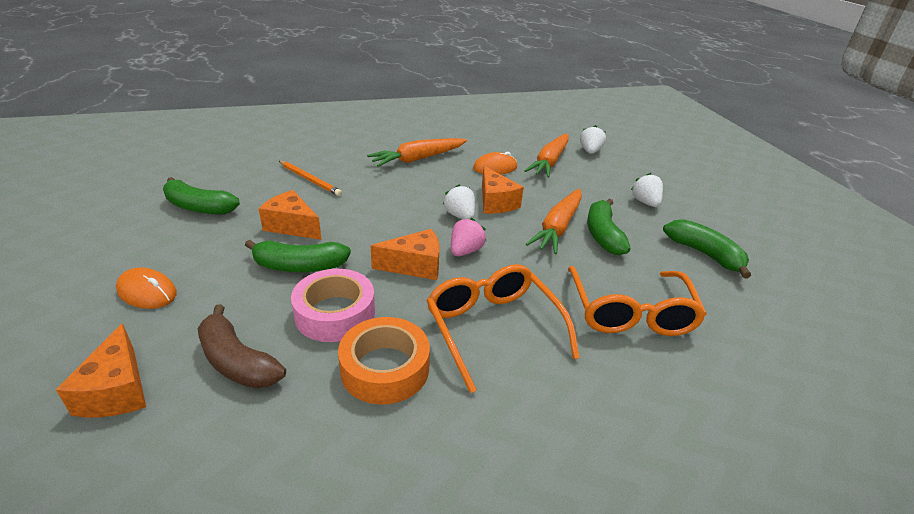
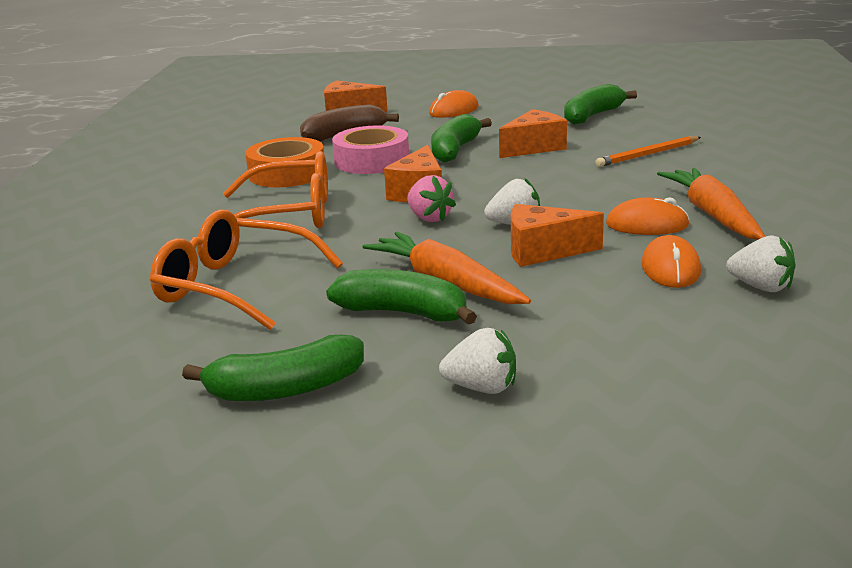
camera: 115 degrees right, 10 degrees down
(441, 175) = (647, 225): none -> orange mouse
(549, 162) = (693, 325): orange carrot -> none
(590, 151) = (754, 391): white strawberry -> white strawberry (761, 287)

◆ ◆ ◆ ◆ ◆ ◆ ◆

Output the full listing verbatim, but drop the images.

camera: 115 degrees right, 10 degrees down
(441, 175) = (647, 225): none -> orange mouse
(549, 162) = (693, 325): orange carrot -> none
(590, 151) = (754, 391): white strawberry -> white strawberry (761, 287)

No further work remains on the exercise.